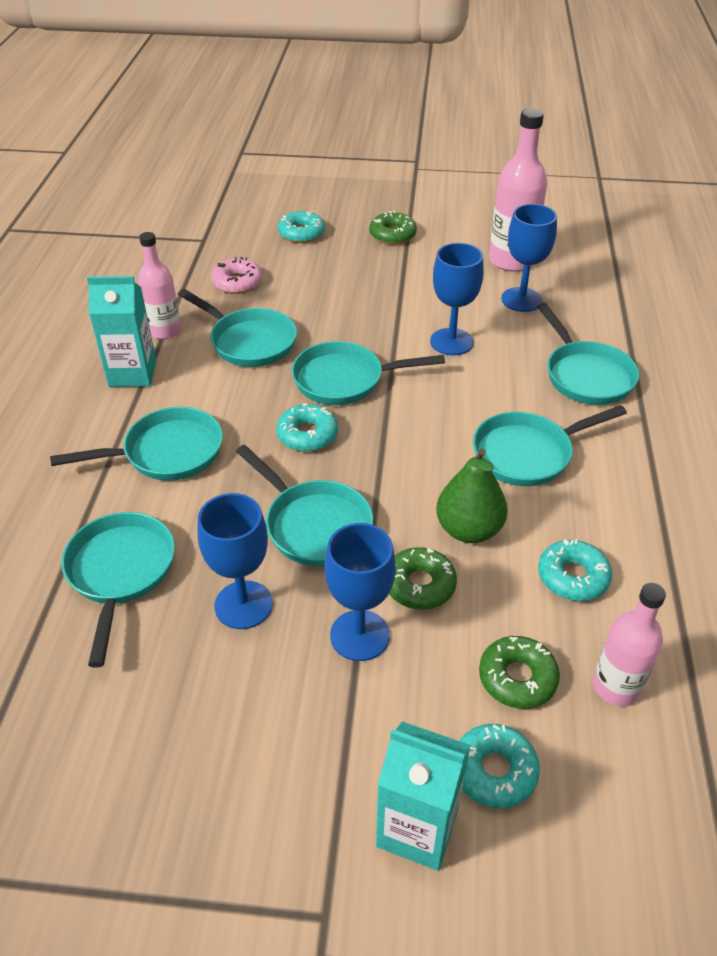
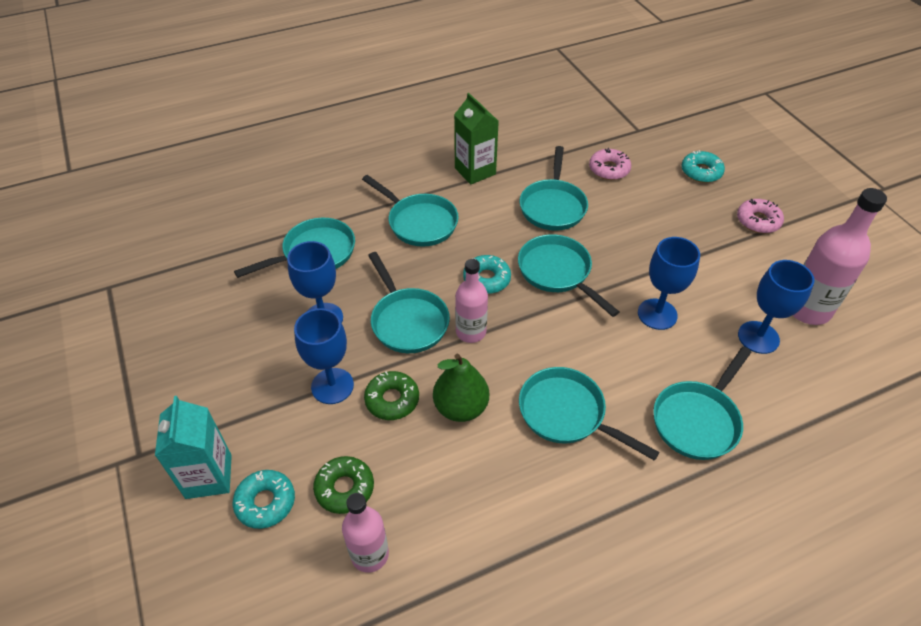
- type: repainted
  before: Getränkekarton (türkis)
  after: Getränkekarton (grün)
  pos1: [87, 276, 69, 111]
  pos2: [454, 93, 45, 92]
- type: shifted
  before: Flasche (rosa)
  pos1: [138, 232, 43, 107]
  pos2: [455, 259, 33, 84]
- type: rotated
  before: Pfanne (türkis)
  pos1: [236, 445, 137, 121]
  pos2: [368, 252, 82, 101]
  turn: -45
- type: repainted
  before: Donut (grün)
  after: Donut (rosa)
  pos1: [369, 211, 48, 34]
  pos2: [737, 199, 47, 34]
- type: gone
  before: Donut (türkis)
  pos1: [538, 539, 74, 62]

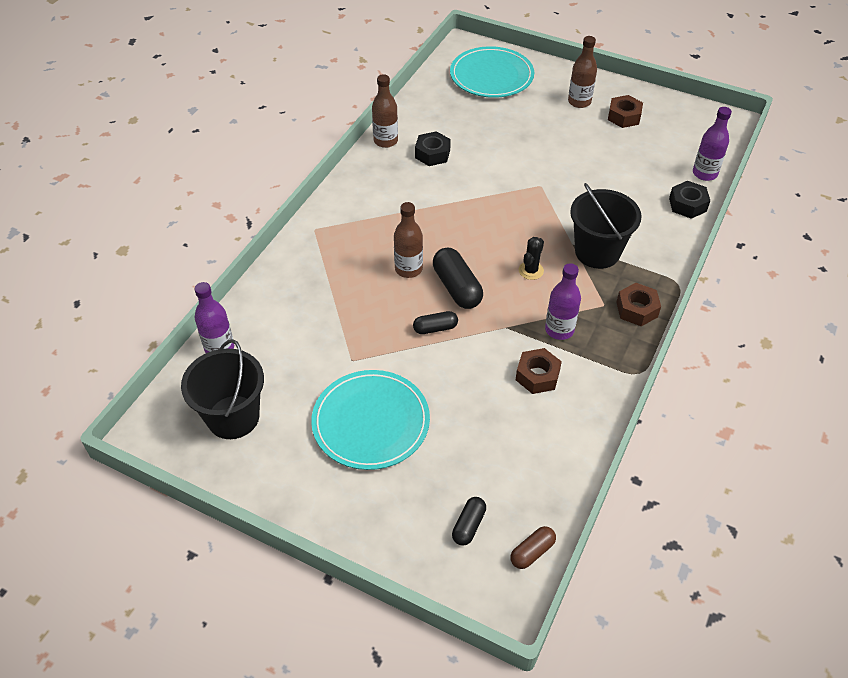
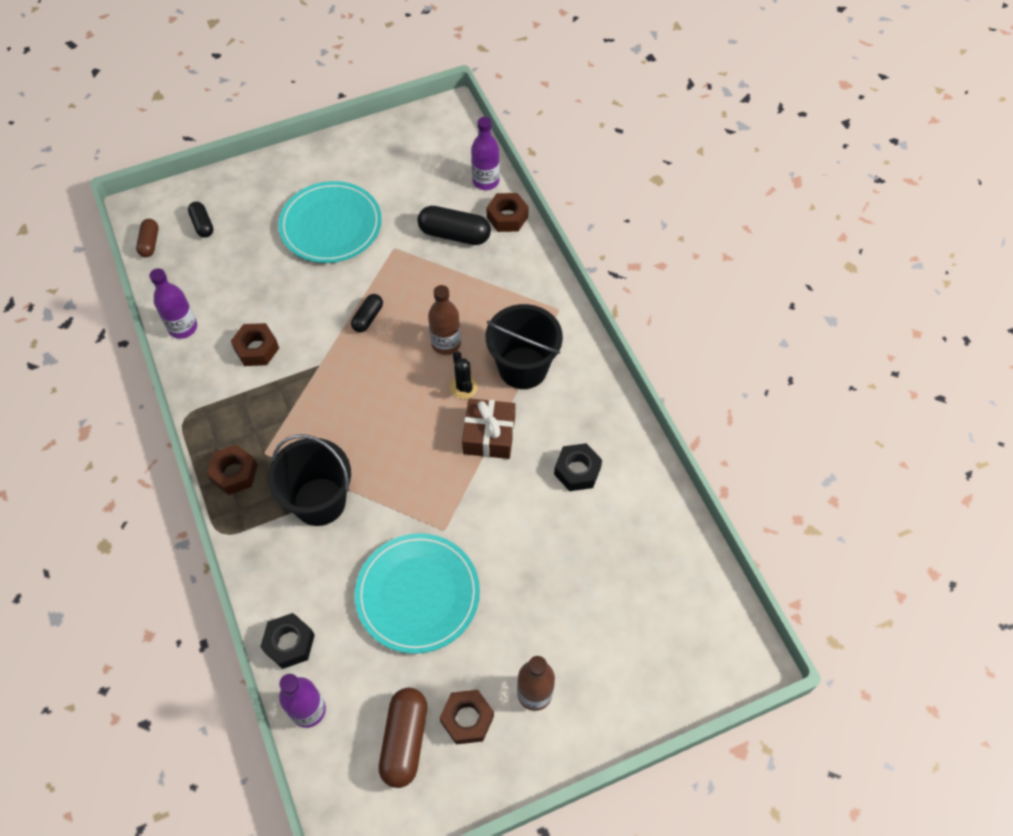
- type: shifted
  before: Eimer (schwarz)
  pos1: [181, 339, 83, 100]
  pos2: [486, 304, 77, 85]
- type: gone
  before: Flasche (braun)
  pos1: [372, 74, 26, 74]
- type: shifted
  before: Kapsel (schwarz)
  pos1: [433, 248, 50, 61]
  pos2: [417, 206, 74, 39]
- type: shifted
  before: Teller (türkis)
  pos1: [450, 46, 84, 52]
  pos2: [355, 533, 125, 121]
- type: shifted
  before: Kaktus (schwarz)
  pos1: [519, 237, 25, 43]
  pos2: [450, 351, 28, 48]
- type: shifted
  before: Flasche (lila)
  pos1: [545, 263, 36, 77]
  pos2: [149, 268, 48, 71]
- type: new
  after: Kapsel (braun)
  pos2: [379, 688, 48, 100]
- type: new
  after: Geschenk (braun)
  pos2: [462, 399, 53, 60]
- type: new
  after: Sechskantmutter (braun)
  pos2: [487, 193, 42, 39]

Task instructions:
Please reproduce the listing exactly, leaving out any pictures.

Answer for this exercise:
- type: repainted
  before: Getränkekarton (türkis)
  after: Getränkekarton (grün)
  pos1: [87, 276, 69, 111]
  pos2: [454, 93, 45, 92]
- type: shifted
  before: Flasche (rosa)
  pos1: [138, 232, 43, 107]
  pos2: [455, 259, 33, 84]
- type: rotated
  before: Pfanne (türkis)
  pos1: [236, 445, 137, 121]
  pos2: [368, 252, 82, 101]
  turn: -45
- type: repainted
  before: Donut (grün)
  after: Donut (rosa)
  pos1: [369, 211, 48, 34]
  pos2: [737, 199, 47, 34]
- type: gone
  before: Donut (türkis)
  pos1: [538, 539, 74, 62]

- type: shifted
  before: Eimer (schwarz)
  pos1: [181, 339, 83, 100]
  pos2: [486, 304, 77, 85]
- type: gone
  before: Flasche (braun)
  pos1: [372, 74, 26, 74]
- type: shifted
  before: Kapsel (schwarz)
  pos1: [433, 248, 50, 61]
  pos2: [417, 206, 74, 39]
- type: shifted
  before: Teller (türkis)
  pos1: [450, 46, 84, 52]
  pos2: [355, 533, 125, 121]
- type: shifted
  before: Kaktus (schwarz)
  pos1: [519, 237, 25, 43]
  pos2: [450, 351, 28, 48]
- type: shifted
  before: Flasche (lila)
  pos1: [545, 263, 36, 77]
  pos2: [149, 268, 48, 71]
- type: new
  after: Kapsel (braun)
  pos2: [379, 688, 48, 100]
- type: new
  after: Geschenk (braun)
  pos2: [462, 399, 53, 60]
- type: new
  after: Sechskantmutter (braun)
  pos2: [487, 193, 42, 39]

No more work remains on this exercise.